[Version comparison data]
◆ ◆ ◆ ◆ ◆ ◆ ◆
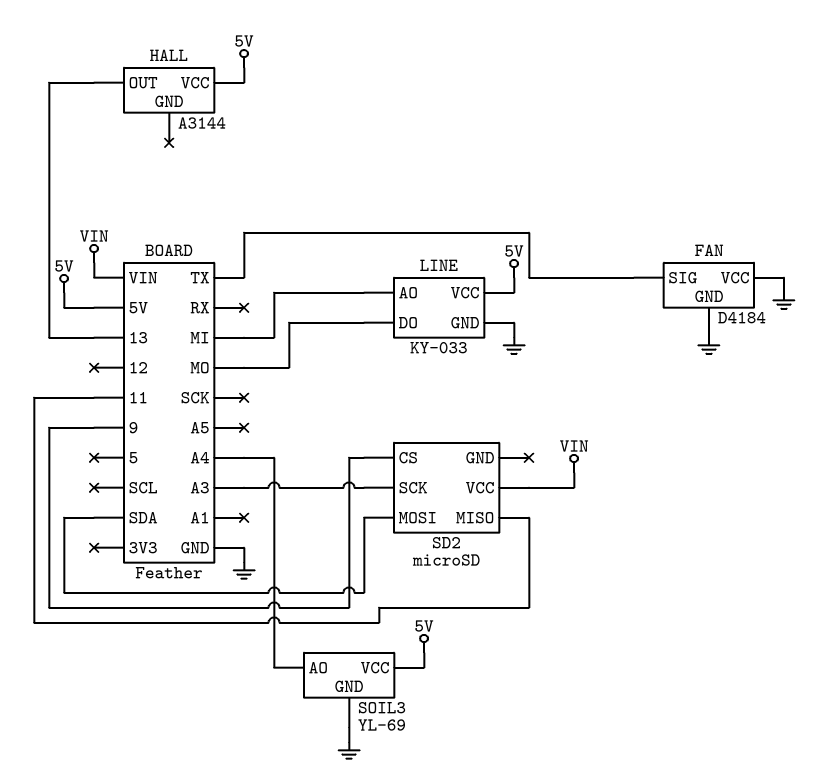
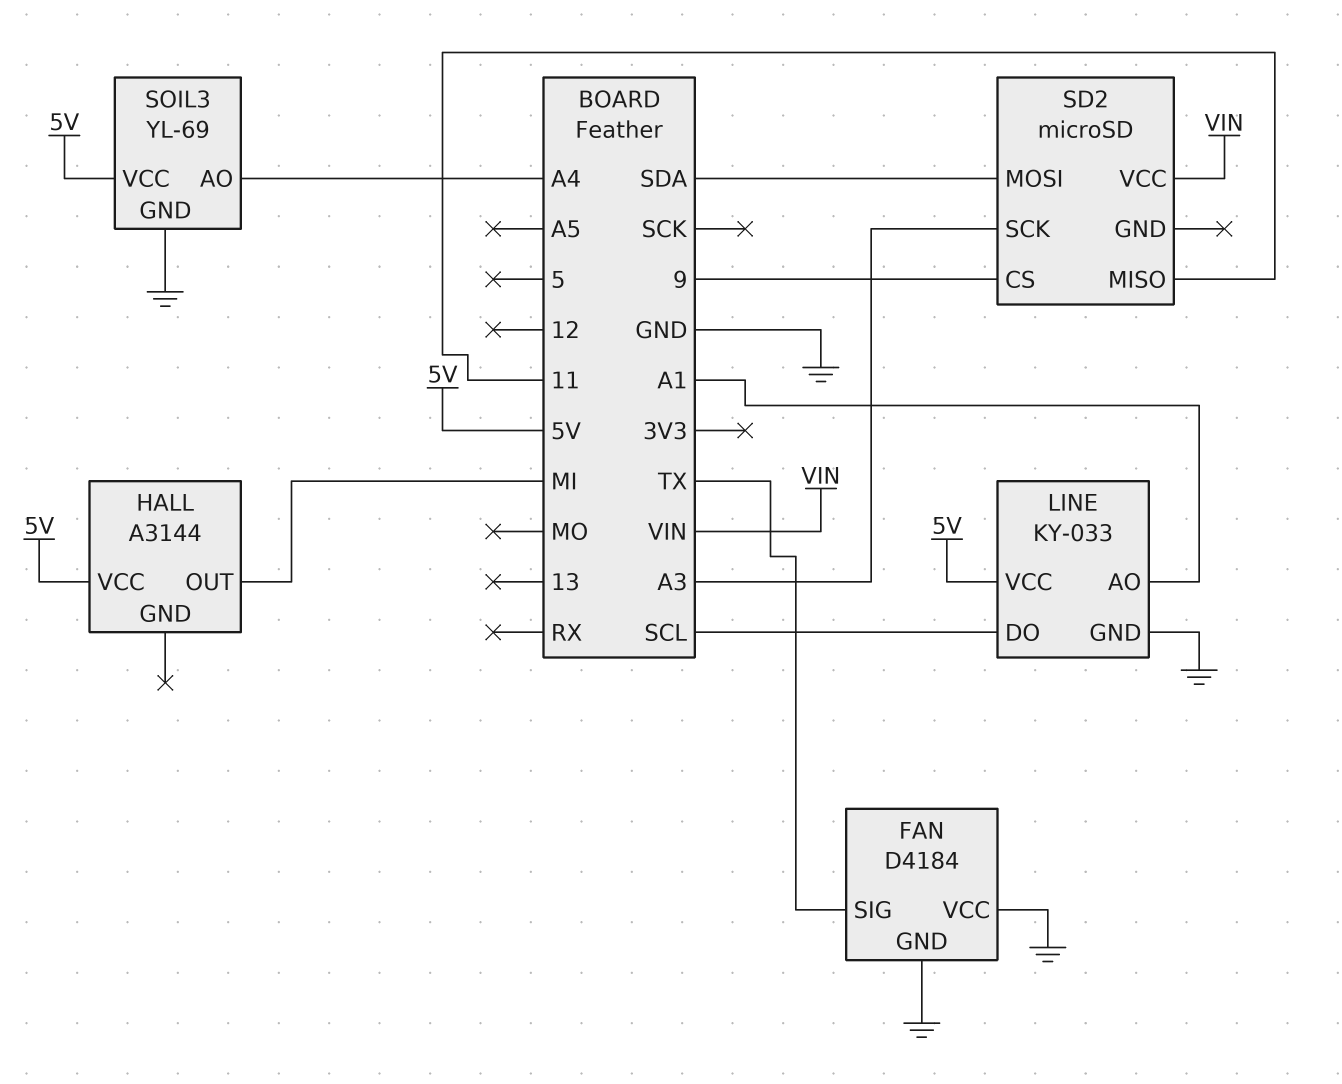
HALL pin OUT: 13 -> MI
LINE pin AO: MI -> A1
LINE pin DO: MO -> SCL

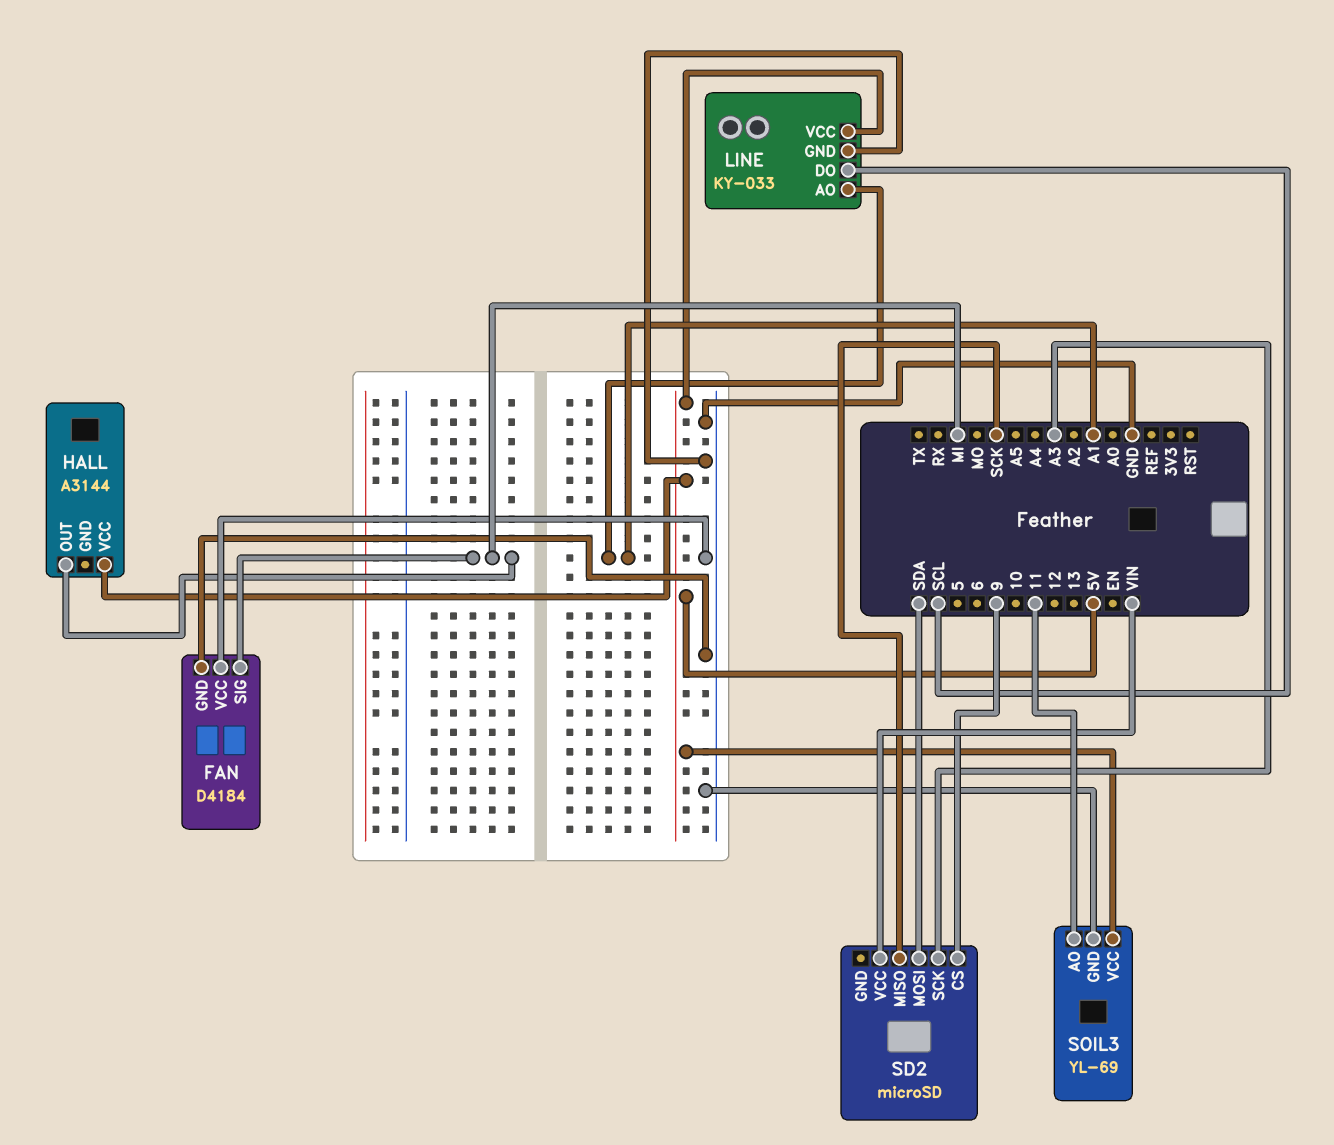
FAN pin SIG: TX -> MI
SD2 pin MISO: 11 -> SCK
SOIL3 pin AO: A4 -> 11

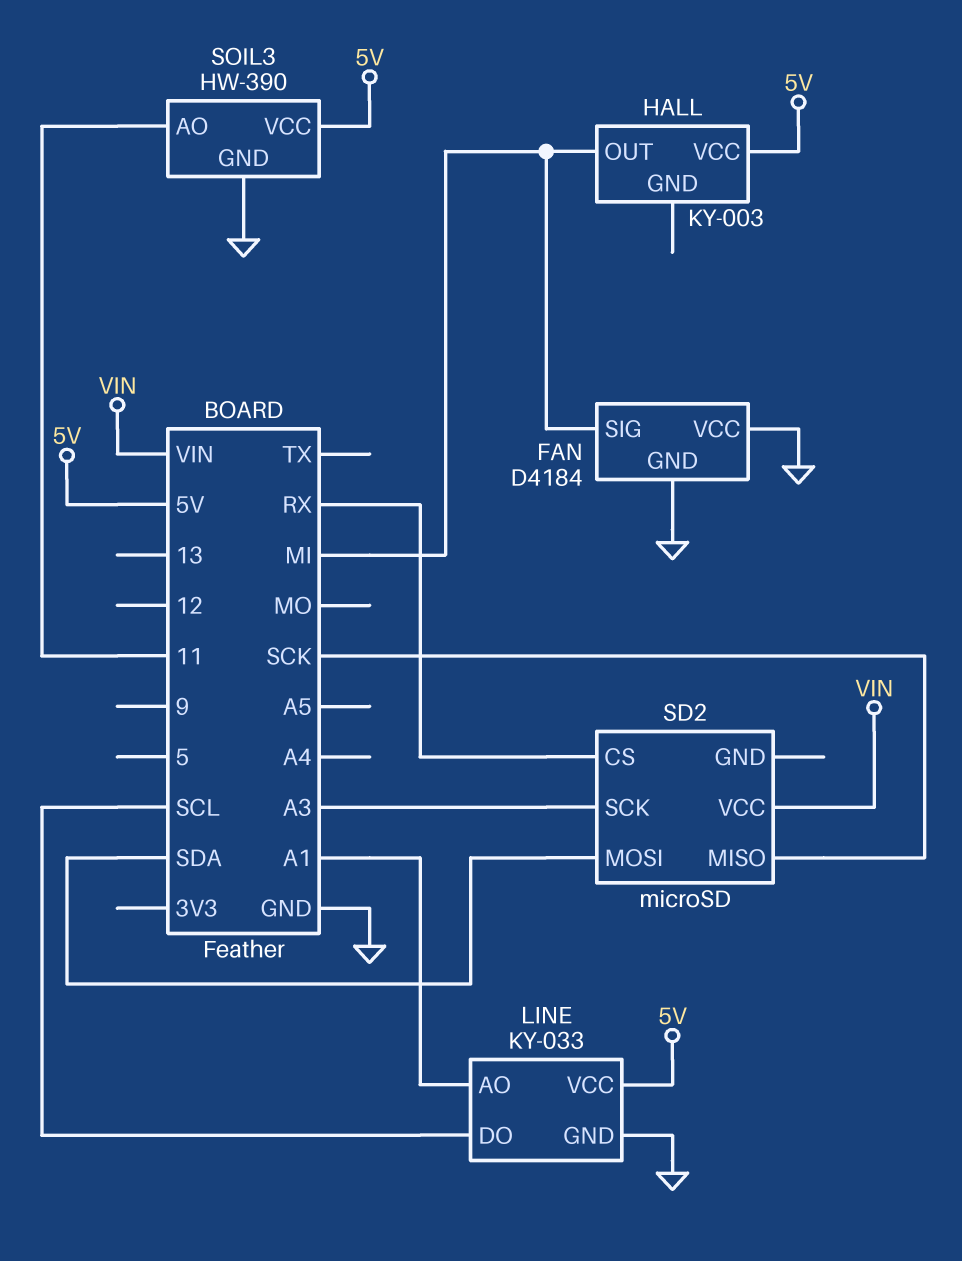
HALL: A3144 -> KY-003
SD2 pin CS: 9 -> RX
SOIL3: YL-69 -> HW-390

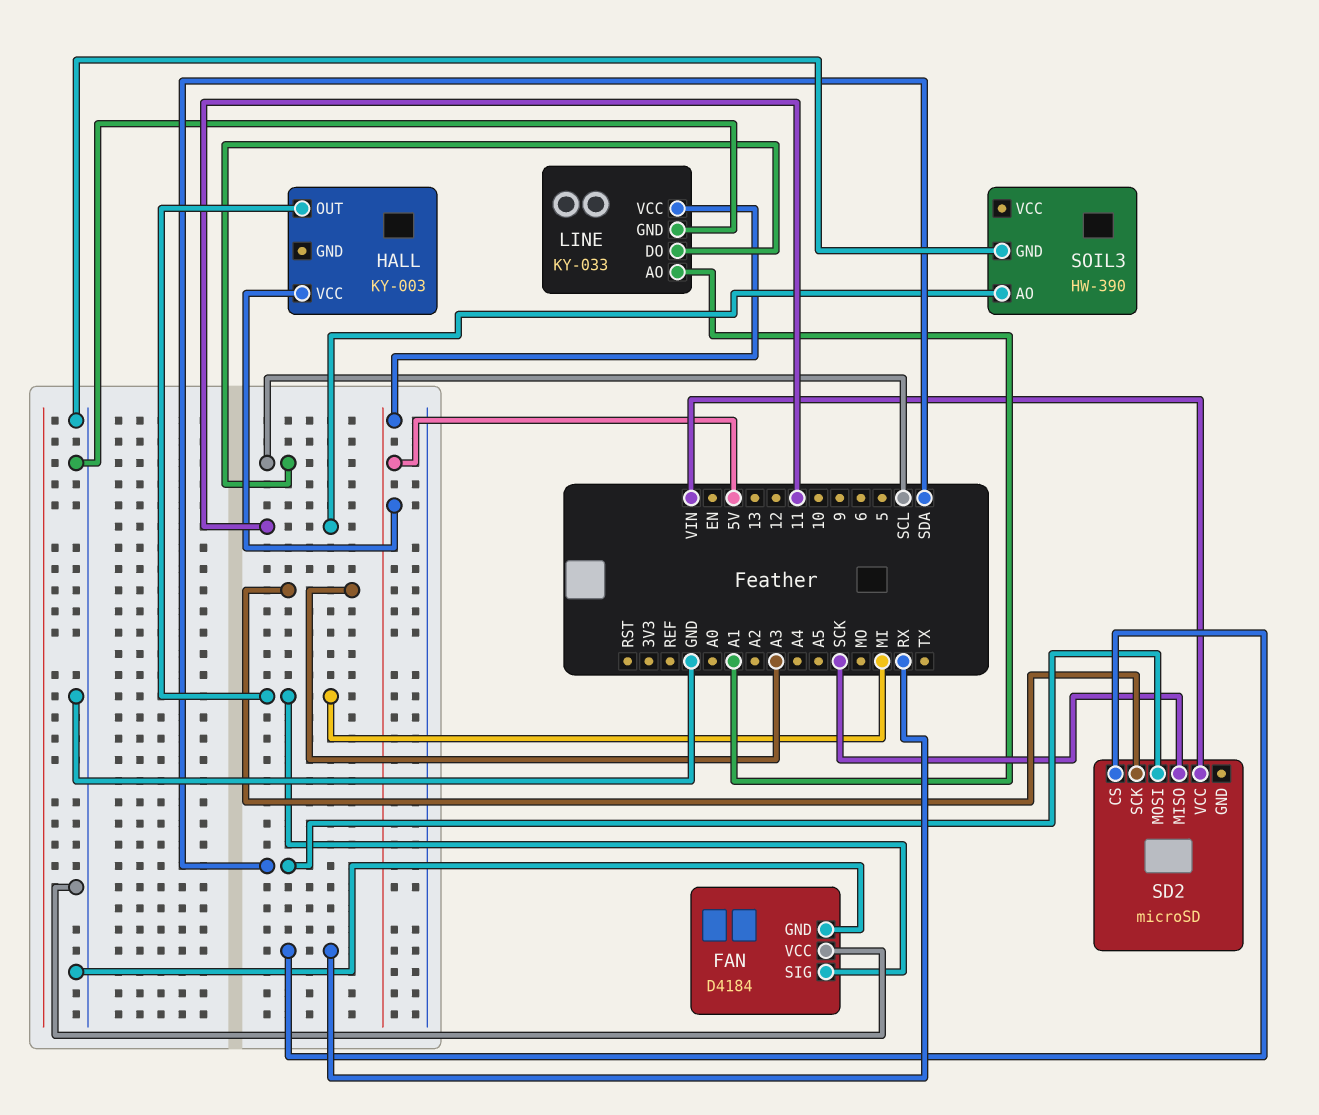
SOIL3 pin VCC: 5V -> none

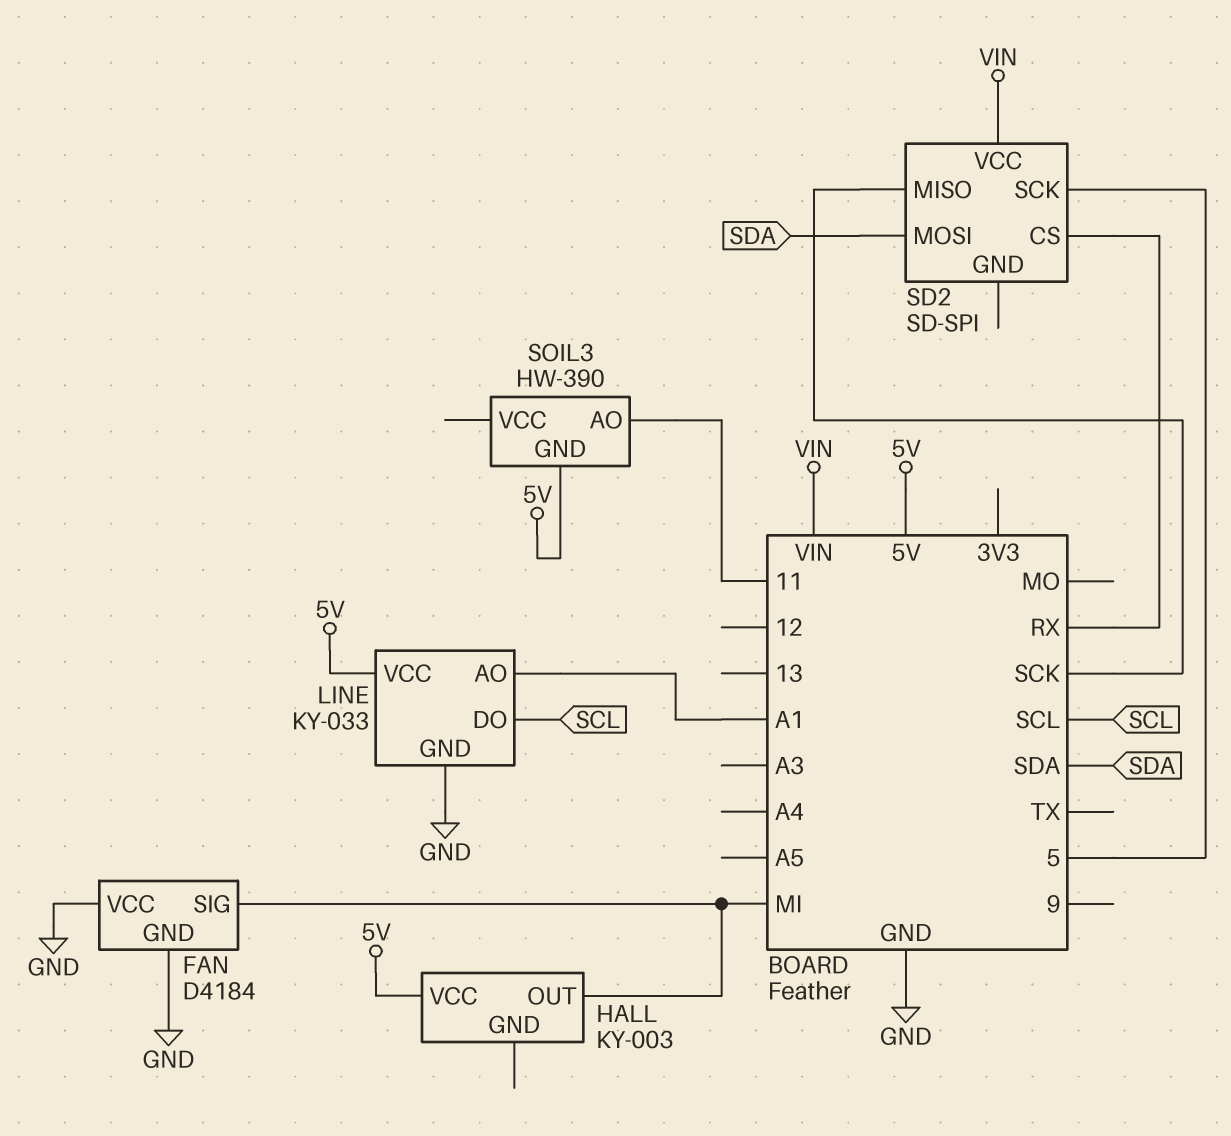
SD2: microSD -> SD-SPI
SD2 pin SCK: A3 -> 5
SOIL3 pin GND: GND -> 5V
◆ ◆ ◆ ◆ ◆ ◆ ◆
* WHAT YOU HAVE TO DO:
Copy all the data exactly as written, but skip any picture.

* EXERCISE ANSWER:
HALL pin OUT: 13 -> MI
LINE pin AO: MI -> A1
LINE pin DO: MO -> SCL

FAN pin SIG: TX -> MI
SD2 pin MISO: 11 -> SCK
SOIL3 pin AO: A4 -> 11

HALL: A3144 -> KY-003
SD2 pin CS: 9 -> RX
SOIL3: YL-69 -> HW-390

SOIL3 pin VCC: 5V -> none

SD2: microSD -> SD-SPI
SD2 pin SCK: A3 -> 5
SOIL3 pin GND: GND -> 5V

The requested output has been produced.